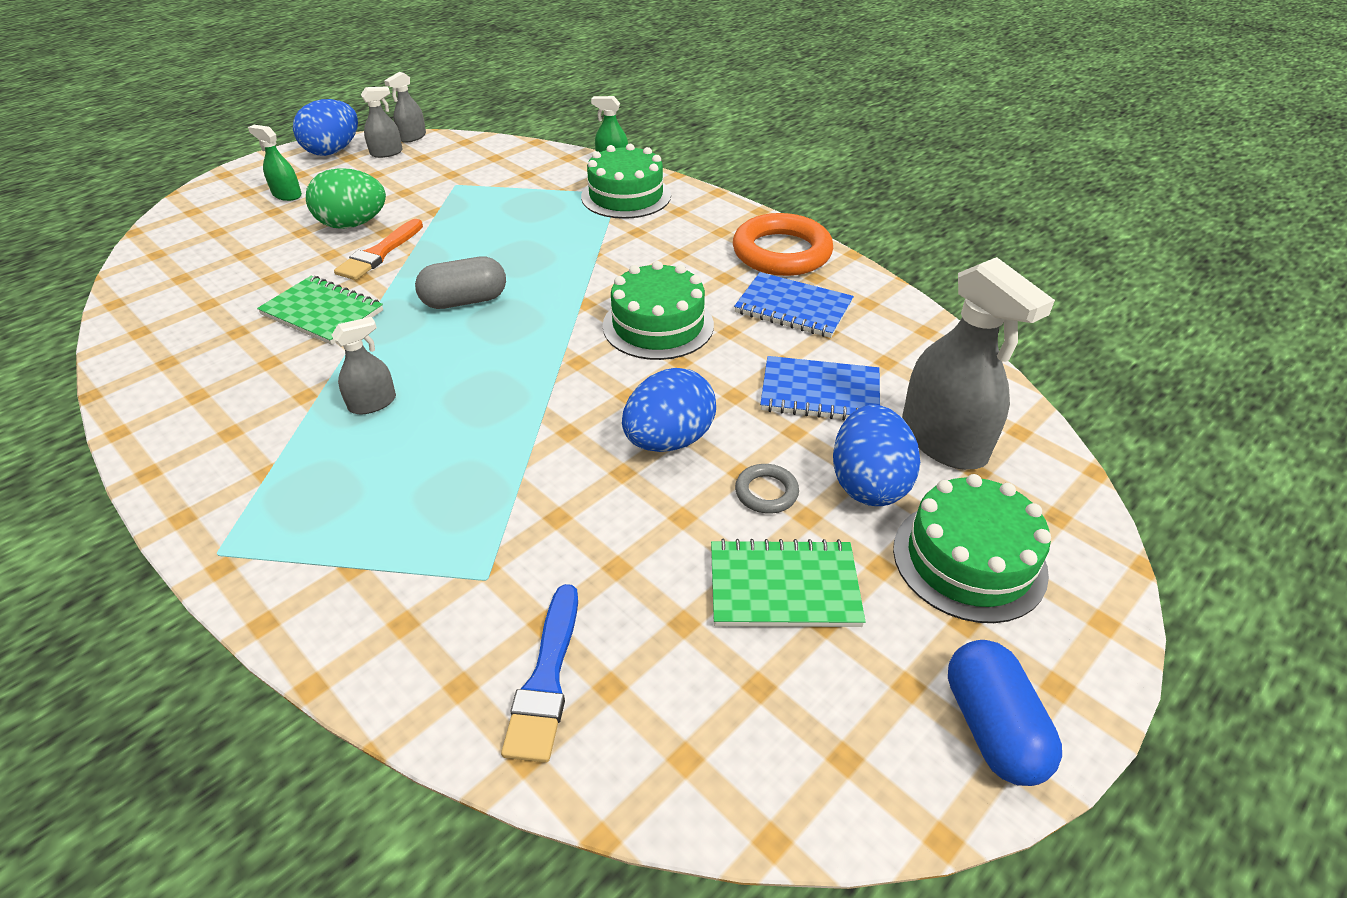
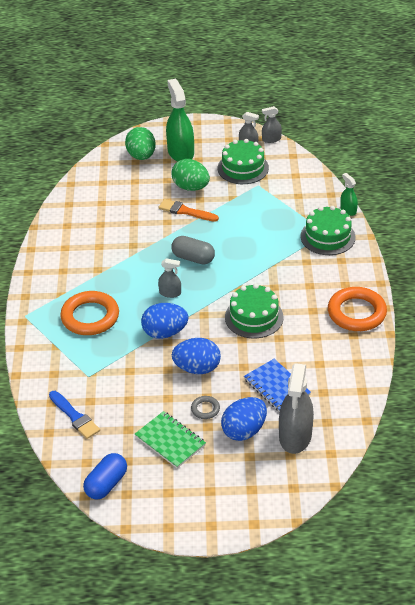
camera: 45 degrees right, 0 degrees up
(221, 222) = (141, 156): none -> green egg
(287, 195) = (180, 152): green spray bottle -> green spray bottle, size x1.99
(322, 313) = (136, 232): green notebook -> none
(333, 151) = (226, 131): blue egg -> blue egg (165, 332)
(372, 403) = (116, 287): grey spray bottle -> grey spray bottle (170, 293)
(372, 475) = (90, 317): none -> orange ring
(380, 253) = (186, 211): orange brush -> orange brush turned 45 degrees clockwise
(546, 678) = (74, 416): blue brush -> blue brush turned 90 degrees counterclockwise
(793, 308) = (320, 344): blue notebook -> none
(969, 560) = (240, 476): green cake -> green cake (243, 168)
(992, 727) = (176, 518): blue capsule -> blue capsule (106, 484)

▸ About this task
Which lines run from the one containing "(969, 560) = (240, 476): green" through the end of the material? Output exactly those lines and no others.

▸ Task output
(969, 560) = (240, 476): green cake -> green cake (243, 168)
(992, 727) = (176, 518): blue capsule -> blue capsule (106, 484)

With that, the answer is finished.